§ Records
════════════════
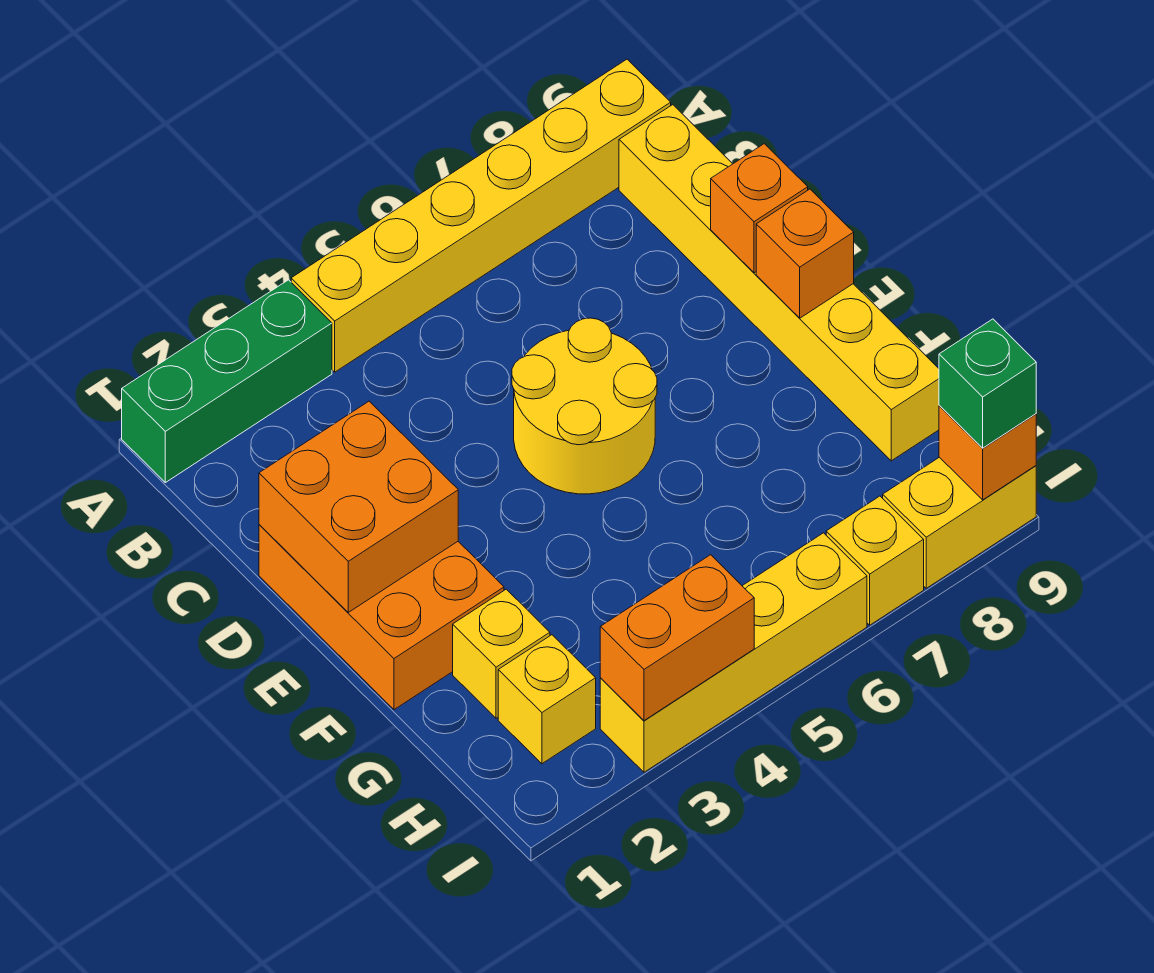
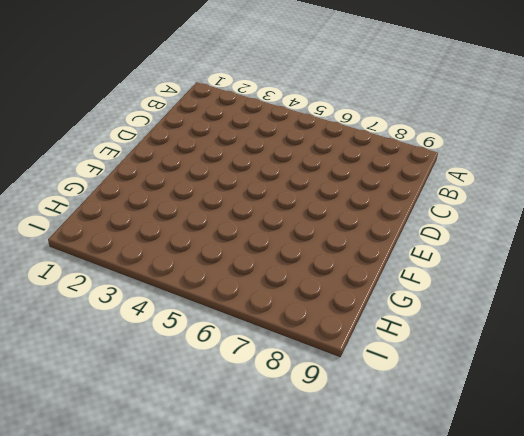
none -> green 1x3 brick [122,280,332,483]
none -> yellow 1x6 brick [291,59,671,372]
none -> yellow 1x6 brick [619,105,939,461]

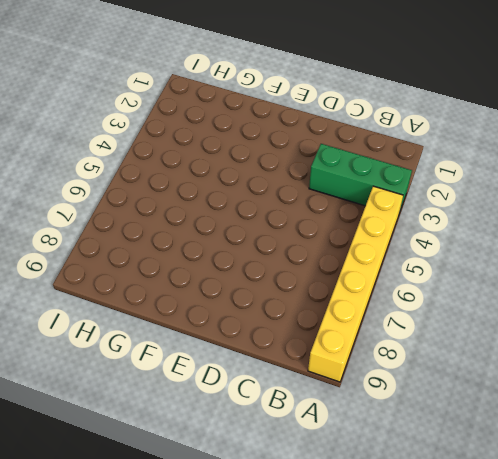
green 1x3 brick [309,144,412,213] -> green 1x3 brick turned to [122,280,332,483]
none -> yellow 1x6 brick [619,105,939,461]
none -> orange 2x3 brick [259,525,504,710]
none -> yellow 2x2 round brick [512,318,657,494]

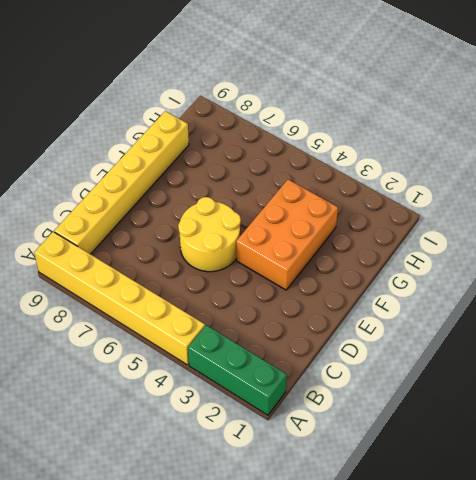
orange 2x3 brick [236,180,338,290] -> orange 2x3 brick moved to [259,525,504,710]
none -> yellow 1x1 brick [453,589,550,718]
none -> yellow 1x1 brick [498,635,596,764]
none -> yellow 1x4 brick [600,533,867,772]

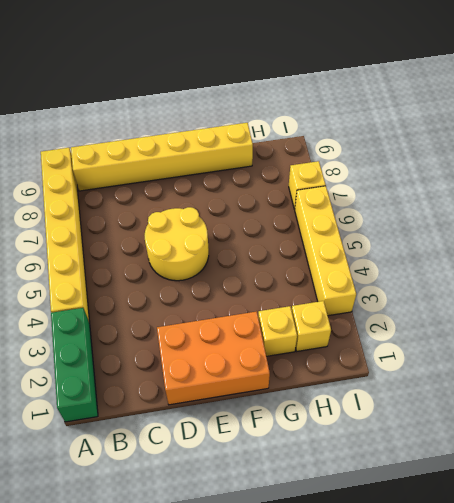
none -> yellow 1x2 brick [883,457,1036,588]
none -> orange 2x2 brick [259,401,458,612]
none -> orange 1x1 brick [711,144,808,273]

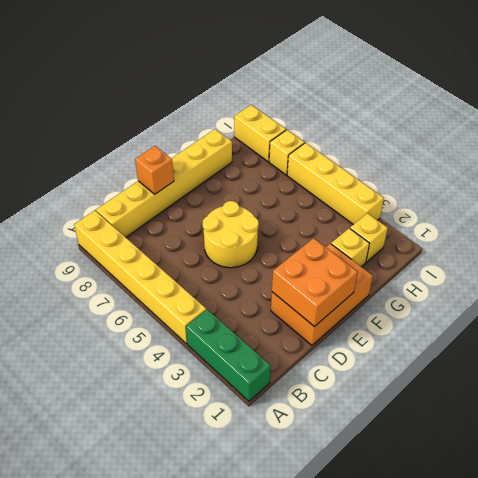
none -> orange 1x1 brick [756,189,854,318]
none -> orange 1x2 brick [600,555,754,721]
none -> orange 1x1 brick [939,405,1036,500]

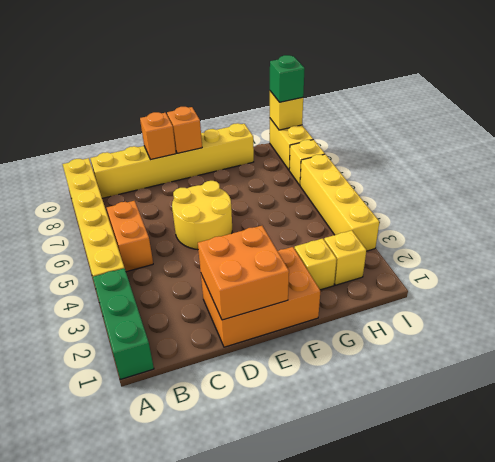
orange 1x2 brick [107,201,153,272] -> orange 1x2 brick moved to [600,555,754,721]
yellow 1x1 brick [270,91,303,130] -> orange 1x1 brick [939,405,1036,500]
════════════════
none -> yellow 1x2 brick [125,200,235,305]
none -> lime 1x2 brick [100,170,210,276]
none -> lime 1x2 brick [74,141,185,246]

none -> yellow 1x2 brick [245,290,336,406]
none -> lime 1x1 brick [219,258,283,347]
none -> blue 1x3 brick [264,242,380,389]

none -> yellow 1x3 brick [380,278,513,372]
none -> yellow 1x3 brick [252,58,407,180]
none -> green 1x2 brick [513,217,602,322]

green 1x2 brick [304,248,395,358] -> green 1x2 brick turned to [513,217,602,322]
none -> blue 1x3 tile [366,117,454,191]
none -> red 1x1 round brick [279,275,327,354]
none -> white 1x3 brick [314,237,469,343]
════════════════
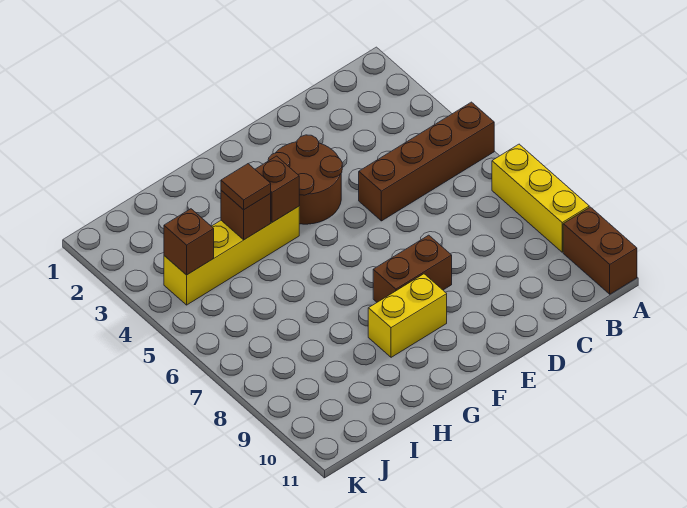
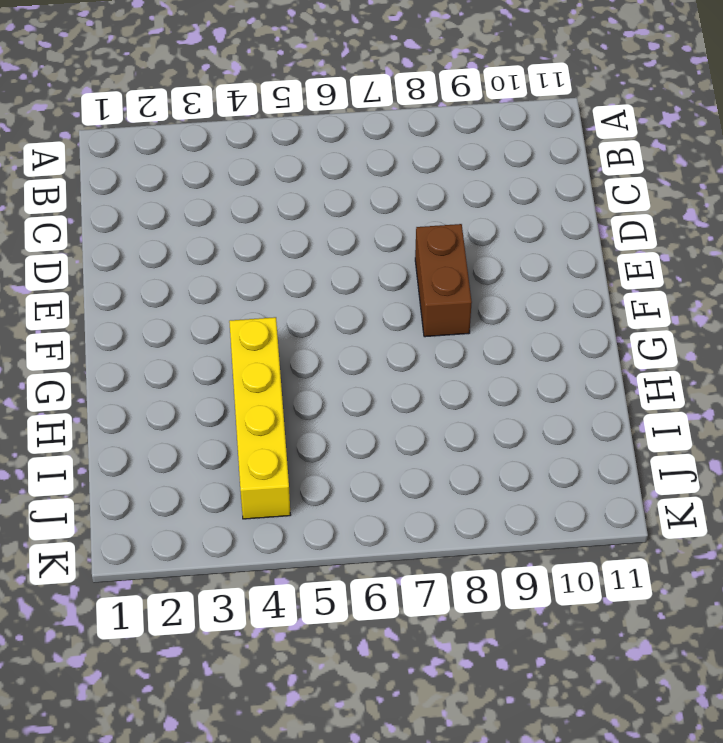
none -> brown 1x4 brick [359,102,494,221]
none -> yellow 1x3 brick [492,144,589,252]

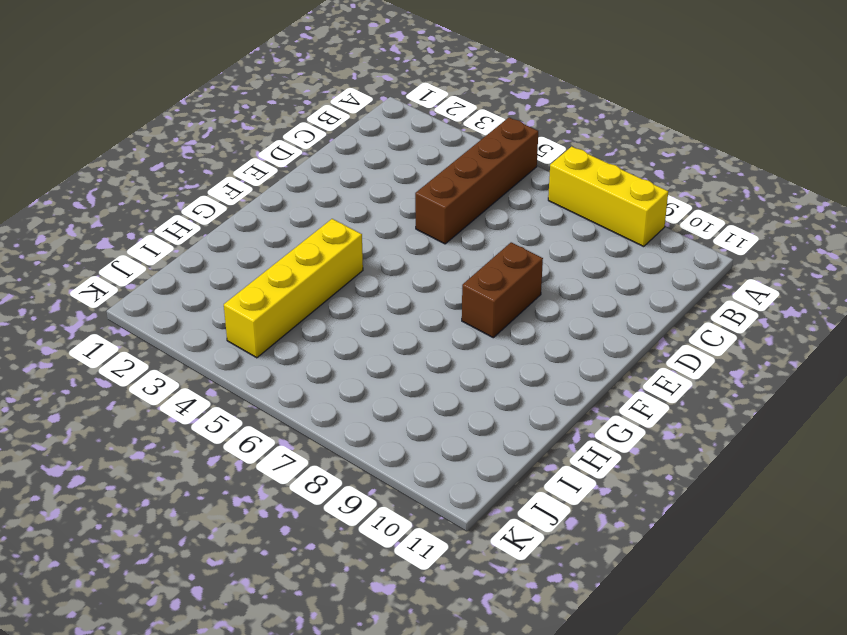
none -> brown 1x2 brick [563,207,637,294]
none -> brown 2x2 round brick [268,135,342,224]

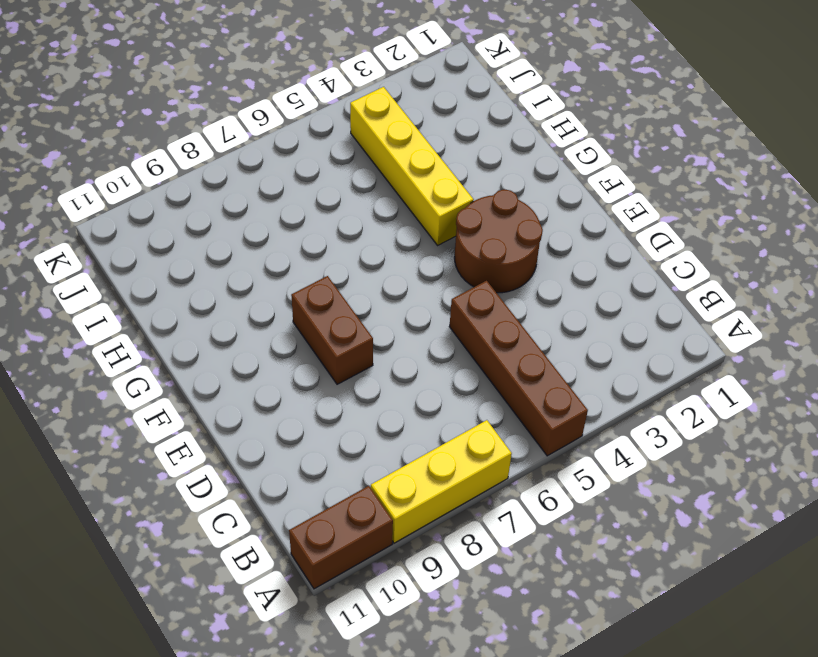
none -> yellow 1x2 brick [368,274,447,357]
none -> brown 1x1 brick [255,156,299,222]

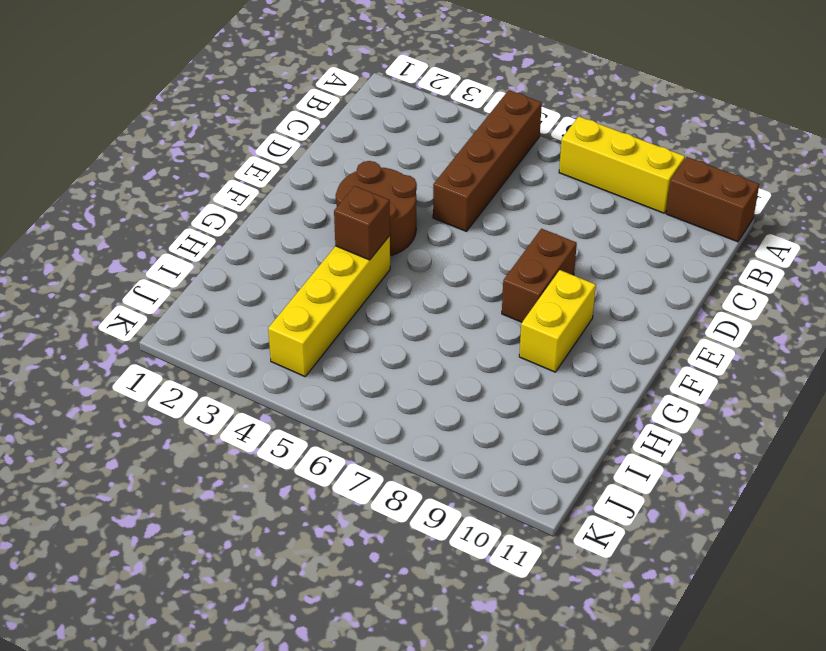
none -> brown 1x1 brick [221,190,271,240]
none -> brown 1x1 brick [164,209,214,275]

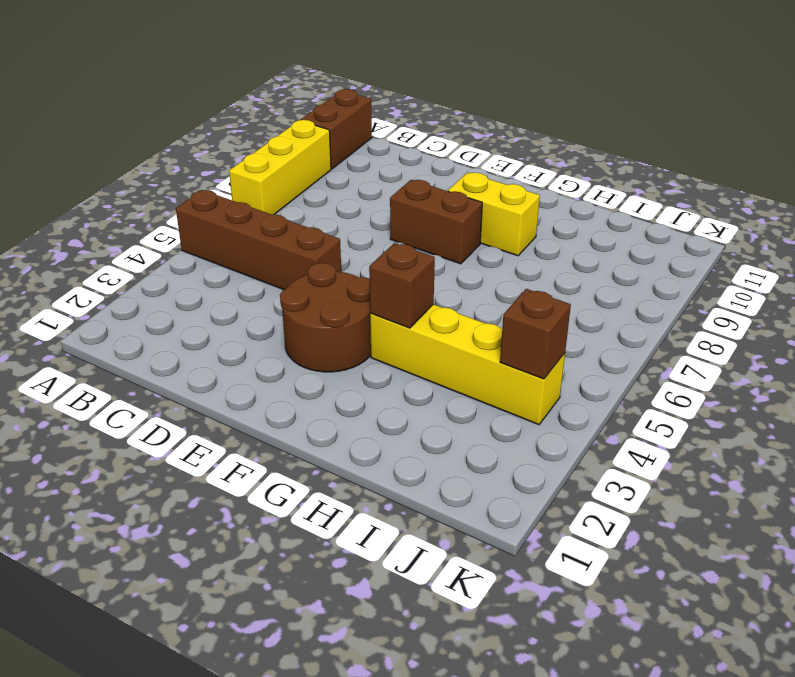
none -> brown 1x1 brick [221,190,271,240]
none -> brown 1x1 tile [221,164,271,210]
════════════════
§ How to complete this task
Line for line, output the entries above from the line with "none -> orange 1x1 brick [711,144,808,273]" to the line with "yellow 1x1 brick [270,91,303,130]", both included, and nothing more. Skip pictures.

§ Solution
none -> orange 1x1 brick [711,144,808,273]

none -> orange 1x1 brick [756,189,854,318]
none -> orange 1x2 brick [600,555,754,721]
none -> orange 1x1 brick [939,405,1036,500]

orange 1x2 brick [107,201,153,272] -> orange 1x2 brick moved to [600,555,754,721]
yellow 1x1 brick [270,91,303,130] -> orange 1x1 brick [939,405,1036,500]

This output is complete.